### The problem
Once the pictures have been removed, repeat the remainder of the records exactly.

### Data extracts
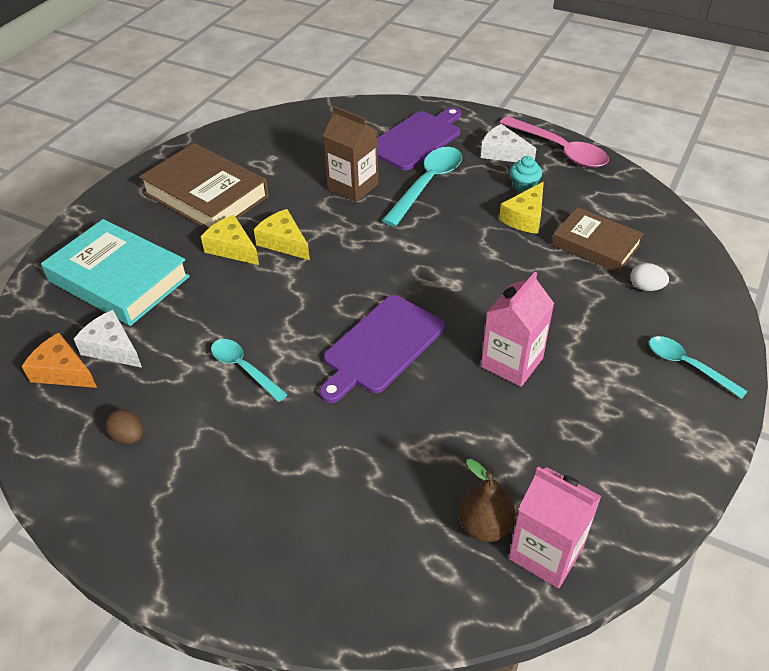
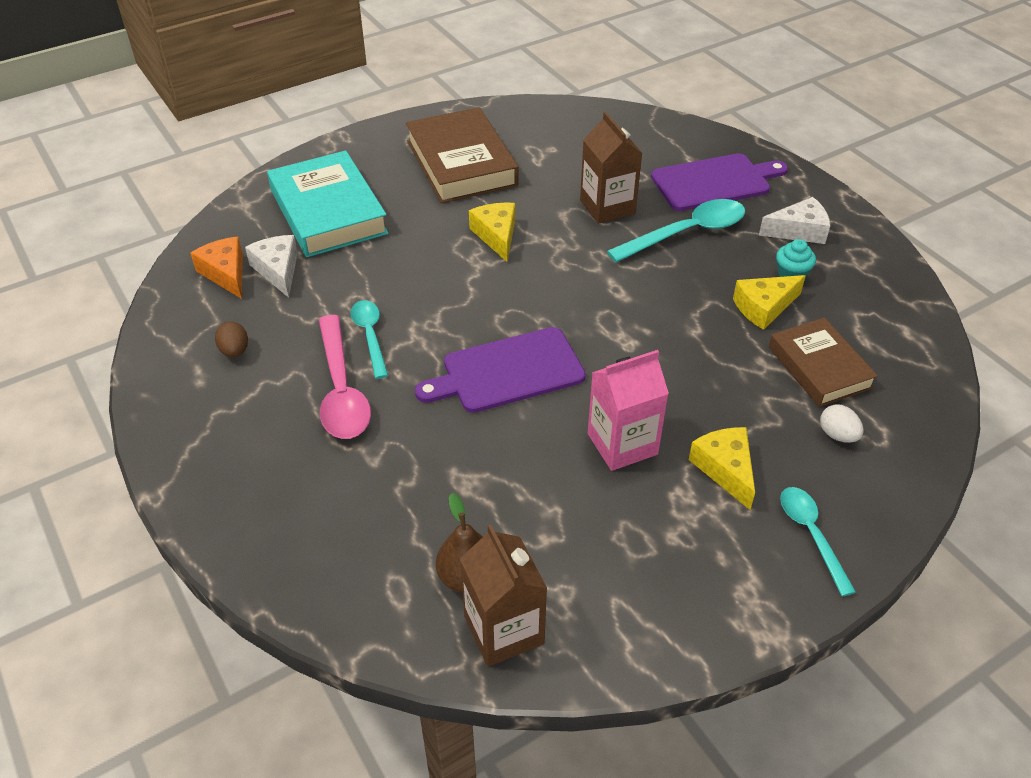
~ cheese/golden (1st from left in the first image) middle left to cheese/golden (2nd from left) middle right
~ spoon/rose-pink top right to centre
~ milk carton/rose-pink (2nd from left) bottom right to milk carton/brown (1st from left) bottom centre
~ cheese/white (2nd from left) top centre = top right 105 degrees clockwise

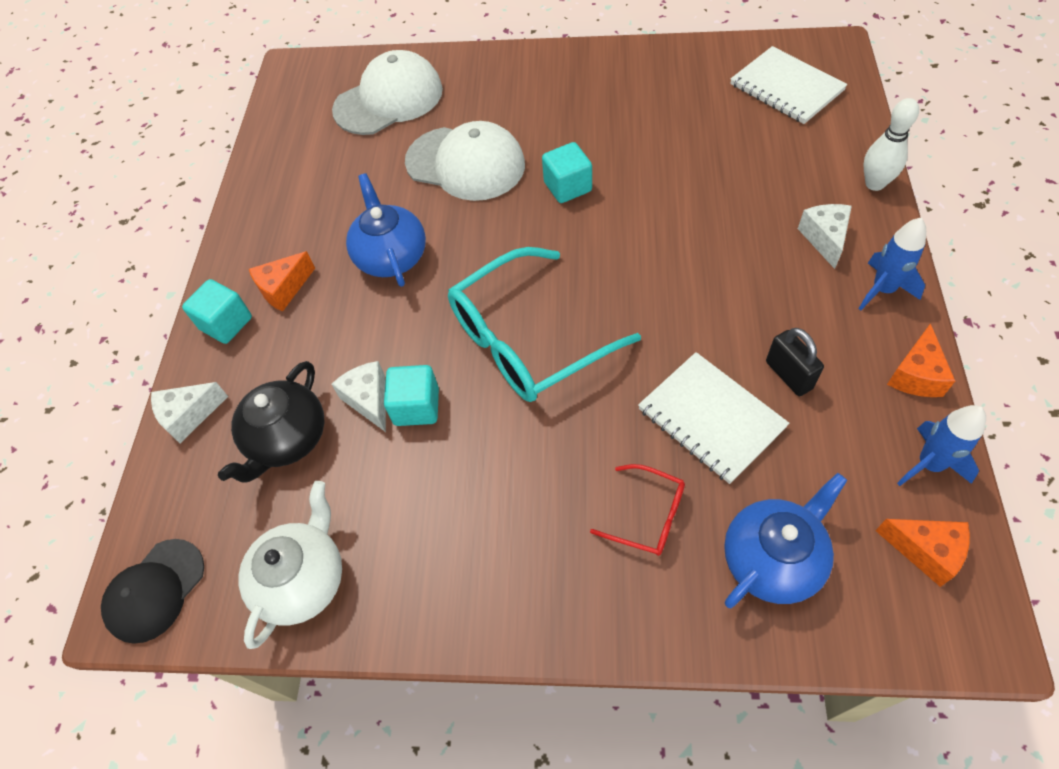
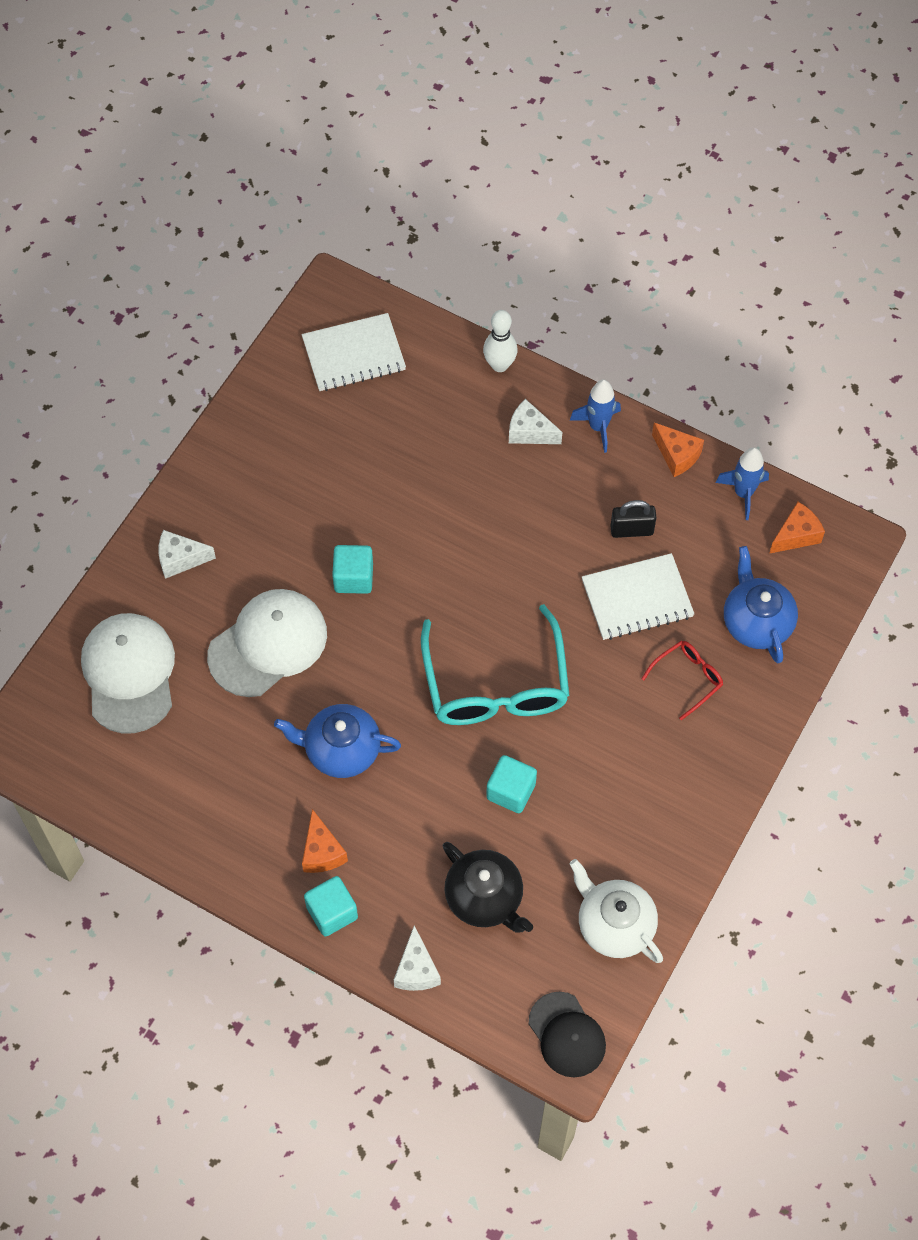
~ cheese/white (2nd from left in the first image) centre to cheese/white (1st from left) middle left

### Exercise response
~ cheese/golden (1st from left in the first image) middle left to cheese/golden (2nd from left) middle right
~ spoon/rose-pink top right to centre
~ milk carton/rose-pink (2nd from left) bottom right to milk carton/brown (1st from left) bottom centre
~ cheese/white (2nd from left) top centre = top right 105 degrees clockwise

~ cheese/white (2nd from left in the first image) centre to cheese/white (1st from left) middle left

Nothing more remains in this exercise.